→ Exercise material

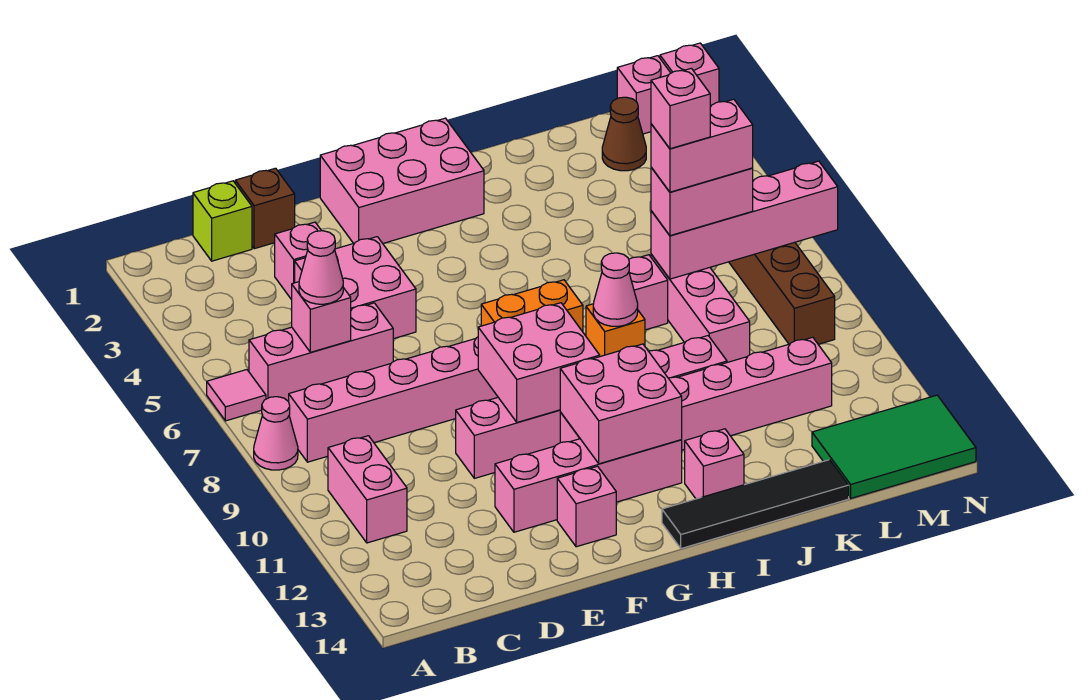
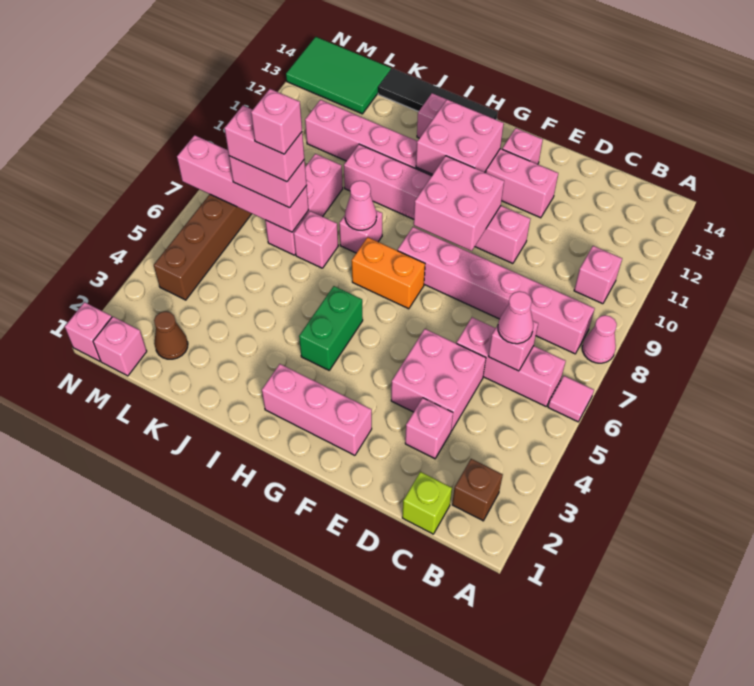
pink brick B10:B11 level 1 -> pink brick B10 level 1
brown brick D1 level 1 -> brown brick B2 level 1
pink brick F1:H2 level 1 -> pink brick F2:H2 level 1
none -> green brick H4:H5 level 1
orange brick I8 level 1 -> pink brick I8 level 1

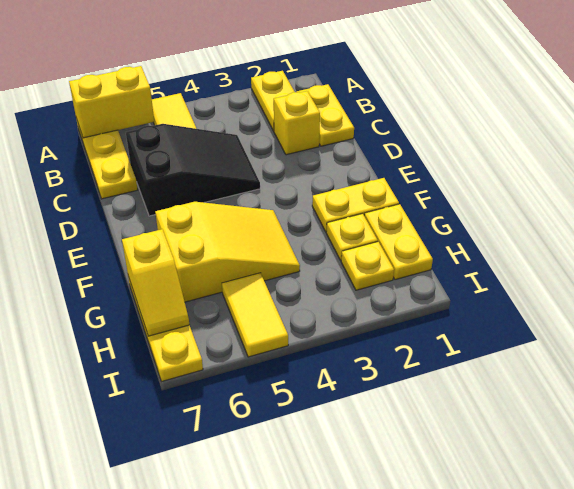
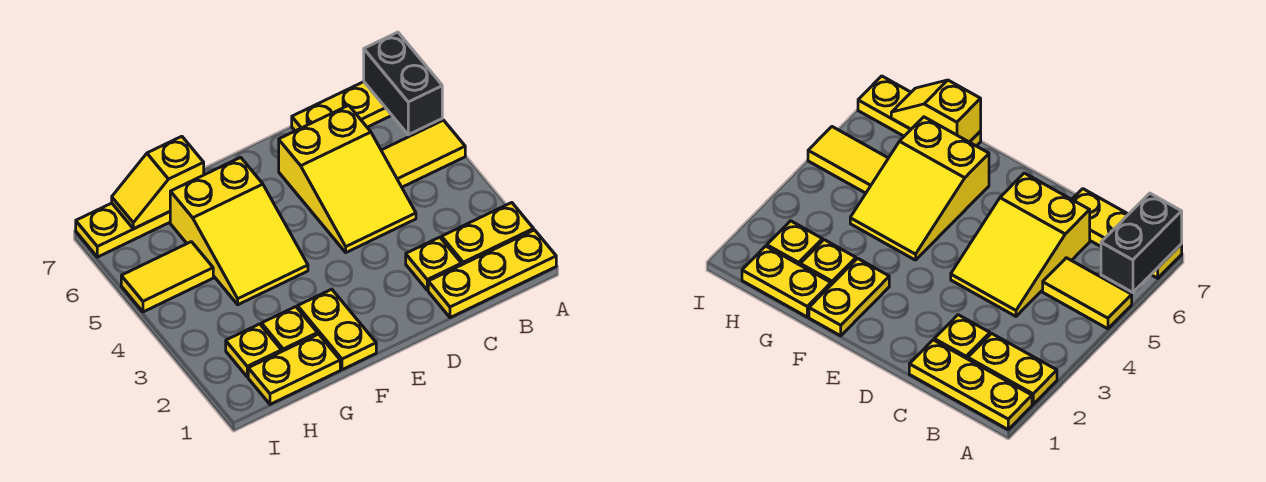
yellow brick A6:A7 level 2 -> black brick A6:A7 level 2
yellow plate B1:C1 level 1 -> yellow plate A1:C1 level 1
yellow brick C2 level 1 -> yellow plate C2 level 1
black slope C4:D6 level 1 top 6 -> yellow slope C4:D6 level 1 top 6

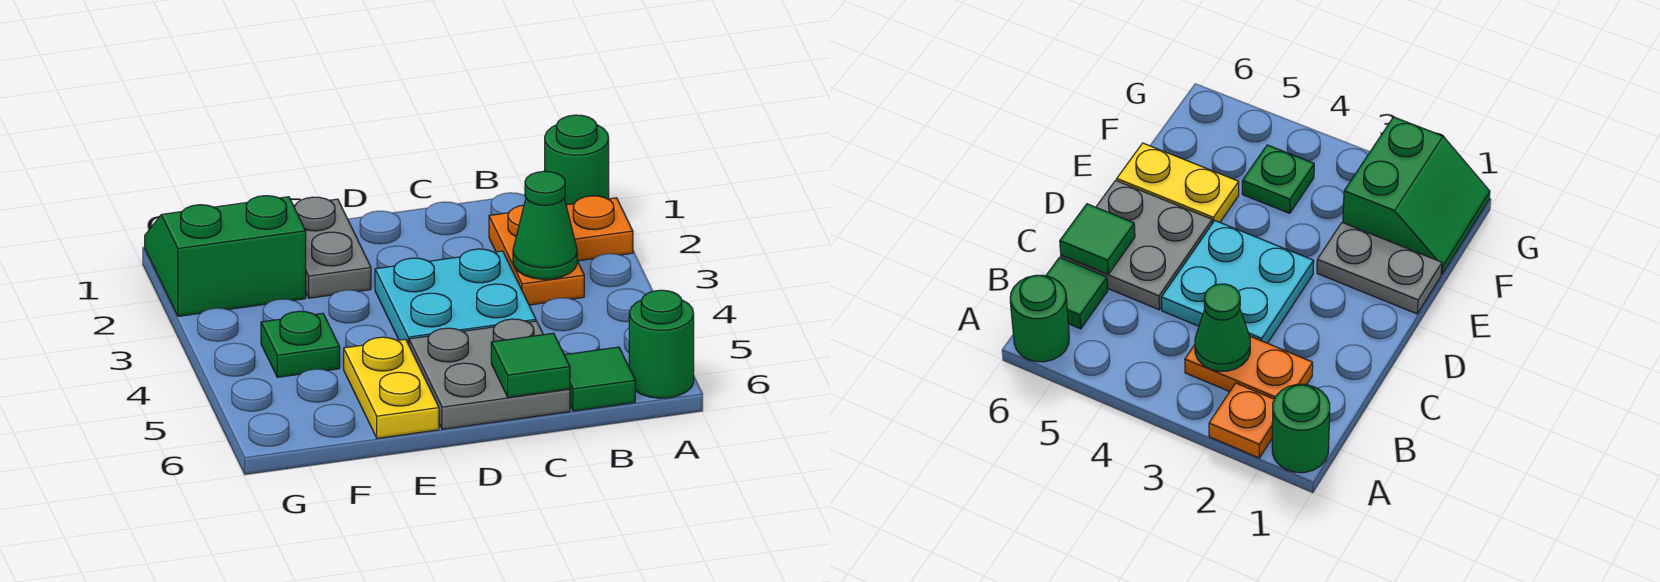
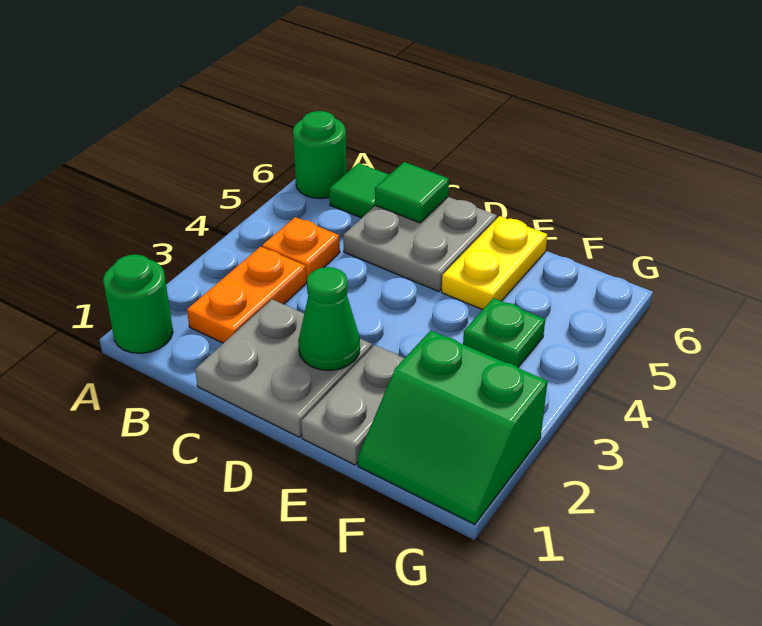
orange plate A2 level 1 -> orange plate B4 level 1
green cone B3 level 2 -> green cone D2 level 2
none -> grey plate C1:D2 level 1
cyan plate C3:D4 level 1 -> none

→ What you are asked to do
Of the lines above, quote exactly those from the one with "none -> green brick H4:H5 level 1" through the one with "none -> grey plate C1:D2 level 1", ends included; pictures stay out.

→ Solution for this task
none -> green brick H4:H5 level 1
orange brick I8 level 1 -> pink brick I8 level 1

yellow brick A6:A7 level 2 -> black brick A6:A7 level 2
yellow plate B1:C1 level 1 -> yellow plate A1:C1 level 1
yellow brick C2 level 1 -> yellow plate C2 level 1
black slope C4:D6 level 1 top 6 -> yellow slope C4:D6 level 1 top 6

orange plate A2 level 1 -> orange plate B4 level 1
green cone B3 level 2 -> green cone D2 level 2
none -> grey plate C1:D2 level 1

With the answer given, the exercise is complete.